→ **What you have to do**: Reproduce only this part of the listing: the line with "purple plate F9", plus every line after it through the last.

************

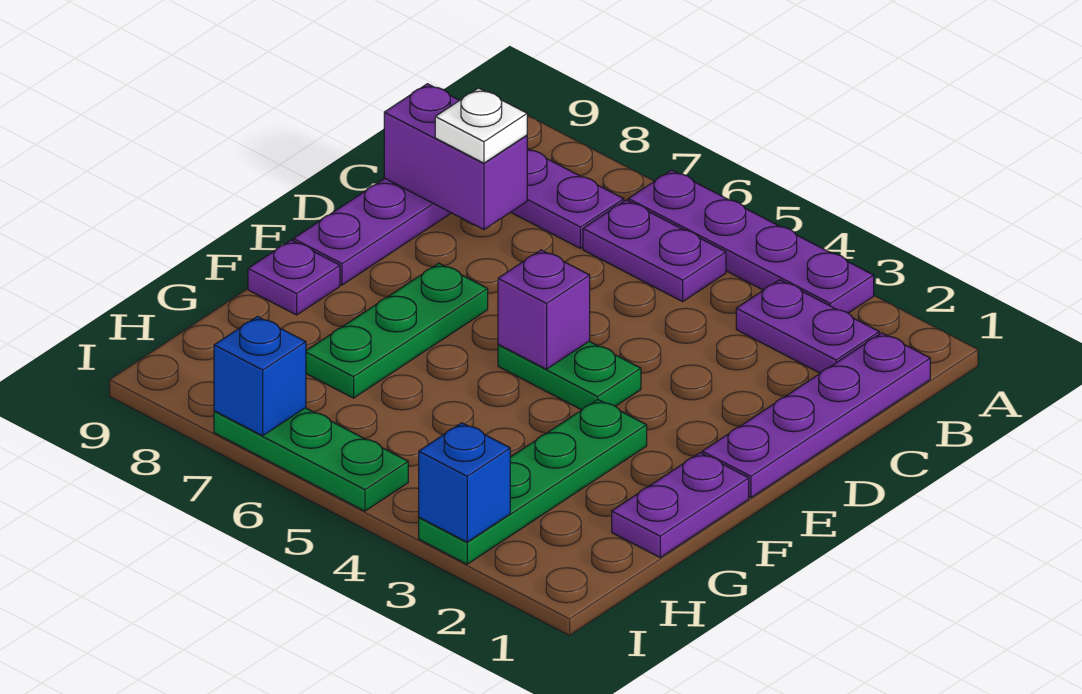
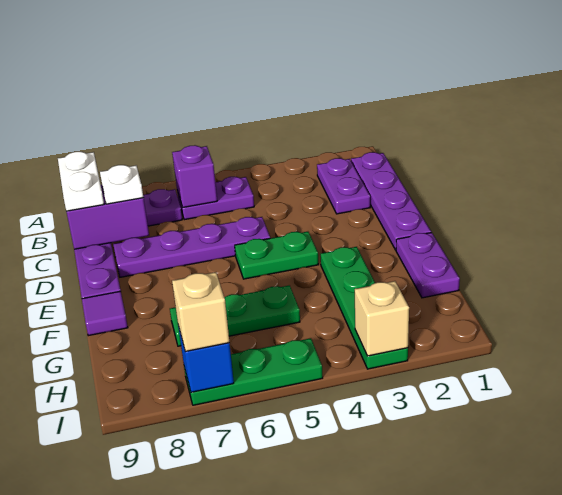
purple plate A3:A6 level 1 -> purple plate D5:D8 level 1
purple plate B2:B3 level 1 -> purple plate B2:C2 level 1
none -> white plate B9:C9 level 3
purple brick E5 level 2 -> purple brick B6 level 2
green plate E7:G7 level 1 -> green plate G5:G7 level 1
purple plate F9 level 1 -> purple tile F9 level 1
blue brick I3 level 2 -> tan brick I3 level 2
none -> tan brick I7 level 3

************

→ **Output below**:
purple plate F9 level 1 -> purple tile F9 level 1
blue brick I3 level 2 -> tan brick I3 level 2
none -> tan brick I7 level 3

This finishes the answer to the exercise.